-------- Records for this exercise
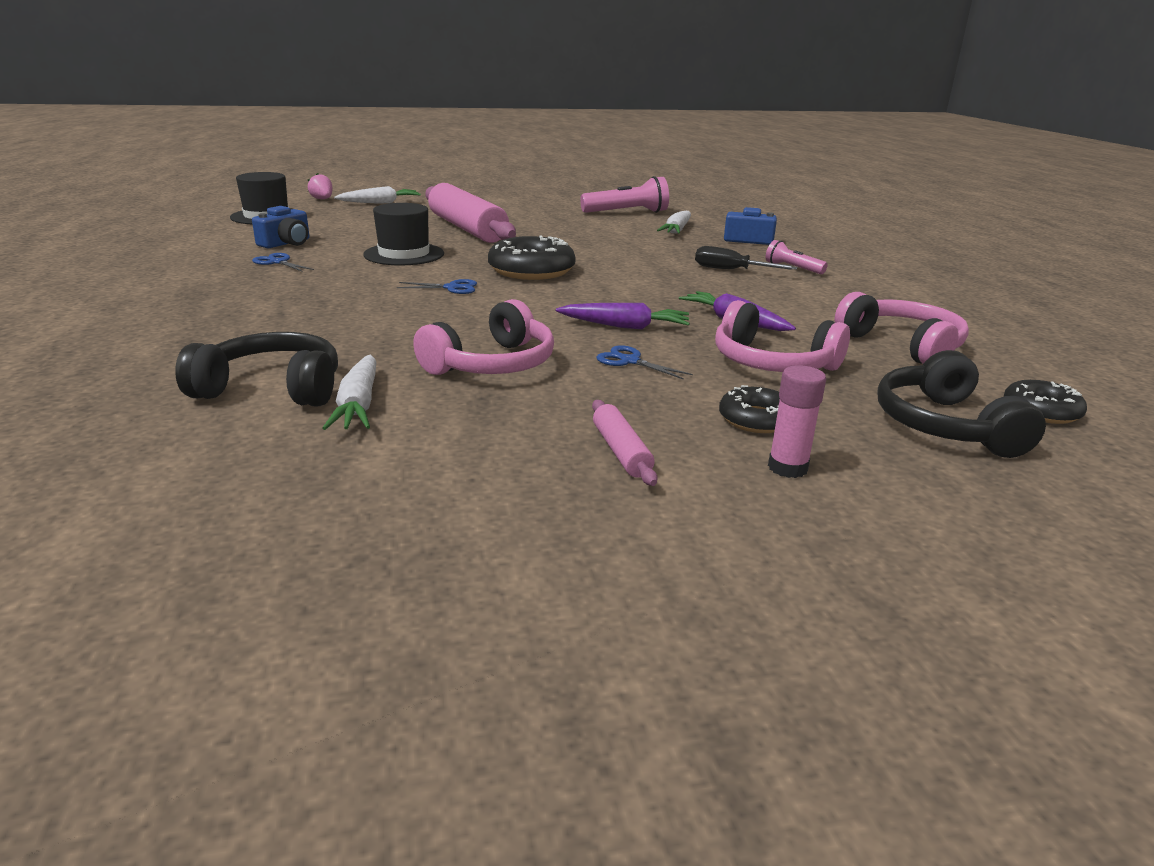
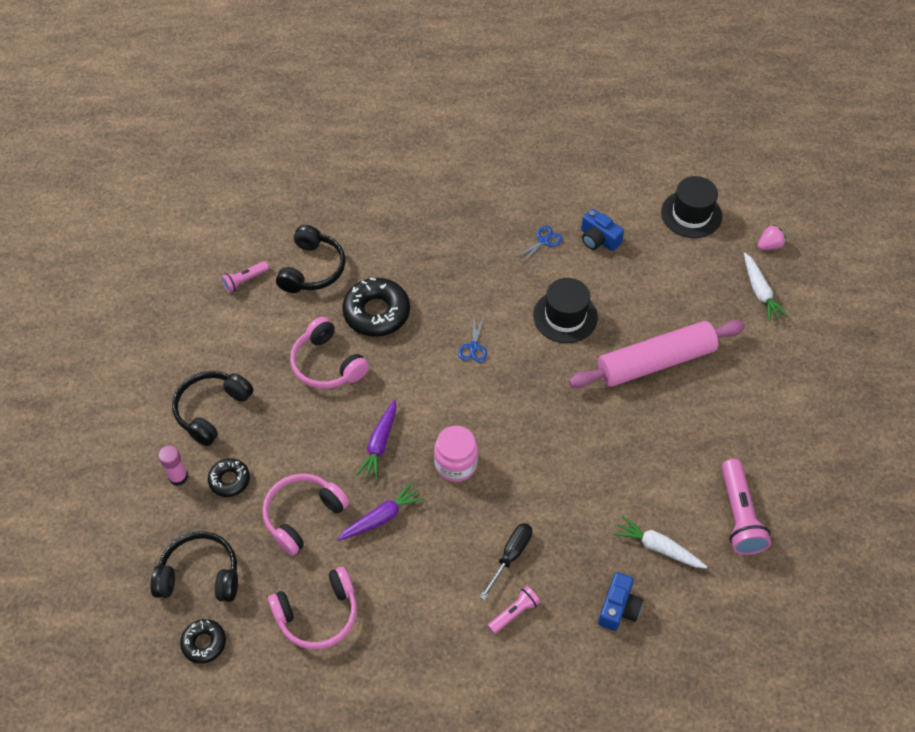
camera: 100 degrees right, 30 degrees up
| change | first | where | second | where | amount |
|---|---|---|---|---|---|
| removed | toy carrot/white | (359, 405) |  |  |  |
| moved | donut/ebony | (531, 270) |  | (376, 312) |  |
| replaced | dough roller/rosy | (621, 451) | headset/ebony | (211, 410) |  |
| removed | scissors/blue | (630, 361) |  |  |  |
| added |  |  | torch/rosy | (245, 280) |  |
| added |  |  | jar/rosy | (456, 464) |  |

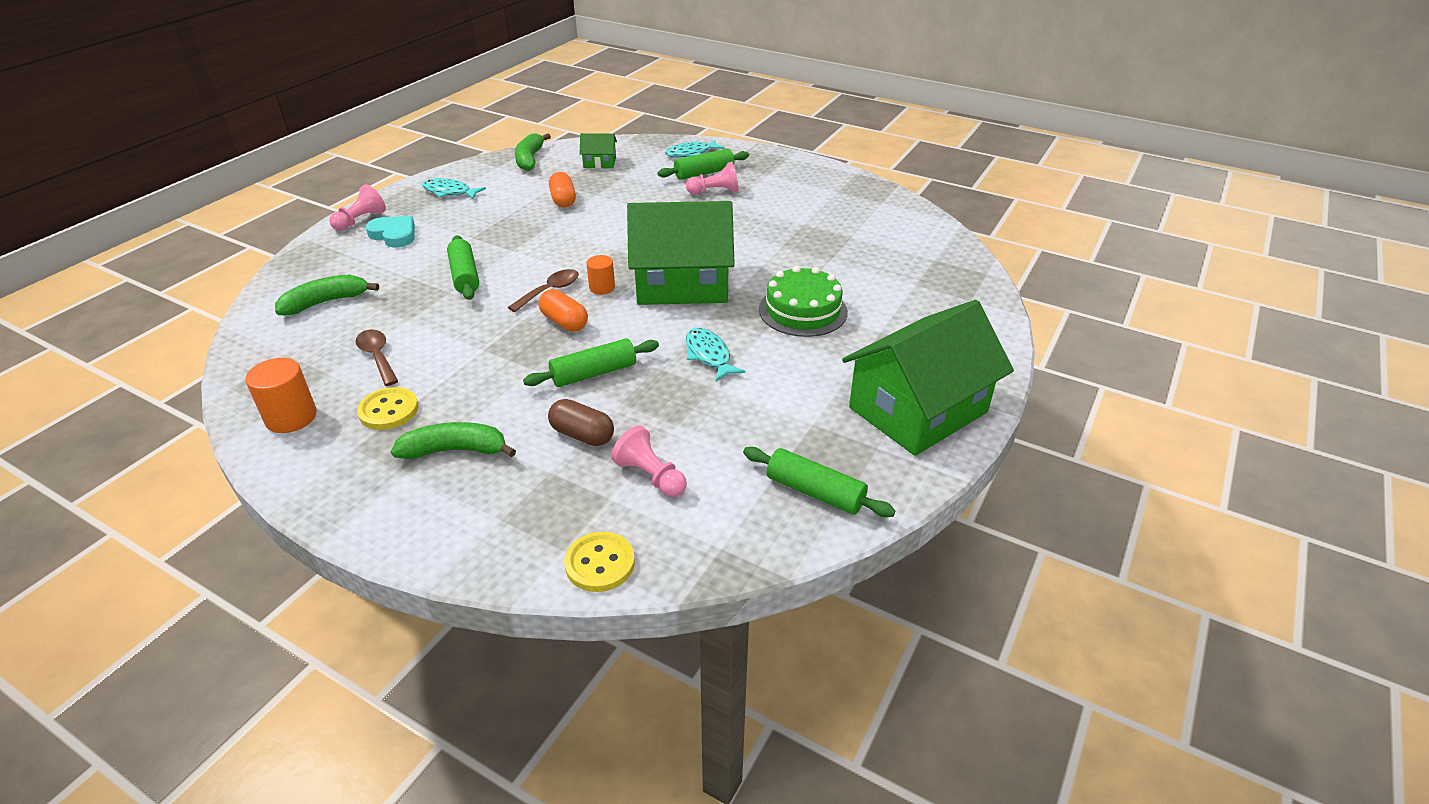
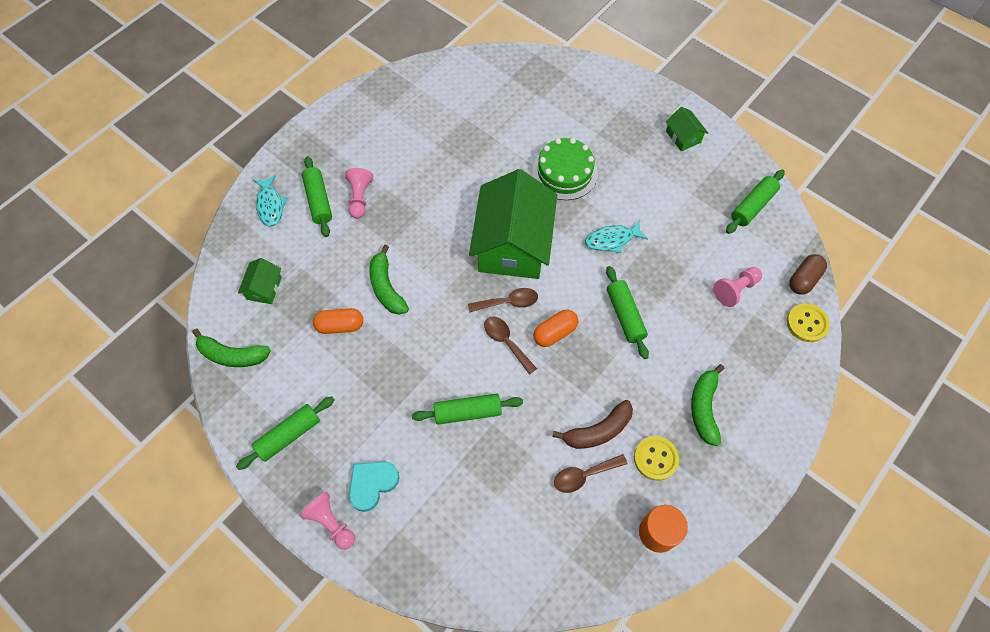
camera: 80 degrees left, 25 degrees up
| change | first | where | second | where | amount |
|---|---|---|---|---|---|
| moved | banana/green | (326, 302) |  | (386, 287) |  |
| replaced | fish/teal | (449, 192) | dough roller/green | (289, 435) |  |
| moved | pill shape/russet | (582, 435) |  | (803, 279) |  |
| replaced | solid cylinder/orange-coloured | (602, 288) | spoon/russet | (508, 302) |  |
| resized | toy house/green | (918, 410) |  | (683, 137) | x0.43 |
| added |  |  | banana/russet | (598, 431) |  |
----------------
Task instructions =>
When you retype the material above, keep every word exact and drop the images.

Exercise output =>
camera: 100 degrees right, 30 degrees up
| change | first | where | second | where | amount |
|---|---|---|---|---|---|
| removed | toy carrot/white | (359, 405) |  |  |  |
| moved | donut/ebony | (531, 270) |  | (376, 312) |  |
| replaced | dough roller/rosy | (621, 451) | headset/ebony | (211, 410) |  |
| removed | scissors/blue | (630, 361) |  |  |  |
| added |  |  | torch/rosy | (245, 280) |  |
| added |  |  | jar/rosy | (456, 464) |  |

camera: 80 degrees left, 25 degrees up
| change | first | where | second | where | amount |
|---|---|---|---|---|---|
| moved | banana/green | (326, 302) |  | (386, 287) |  |
| replaced | fish/teal | (449, 192) | dough roller/green | (289, 435) |  |
| moved | pill shape/russet | (582, 435) |  | (803, 279) |  |
| replaced | solid cylinder/orange-coloured | (602, 288) | spoon/russet | (508, 302) |  |
| resized | toy house/green | (918, 410) |  | (683, 137) | x0.43 |
| added |  |  | banana/russet | (598, 431) |  |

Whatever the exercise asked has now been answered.